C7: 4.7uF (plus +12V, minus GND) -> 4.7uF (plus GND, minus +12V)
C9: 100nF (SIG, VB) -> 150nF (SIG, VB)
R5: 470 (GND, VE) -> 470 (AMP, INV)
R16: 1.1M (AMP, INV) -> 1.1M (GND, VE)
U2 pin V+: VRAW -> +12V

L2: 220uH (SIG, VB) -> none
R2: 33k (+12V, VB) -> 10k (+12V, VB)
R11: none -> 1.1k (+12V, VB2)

________________

Look through the records and give only the number of lines where the string "none" appears.

2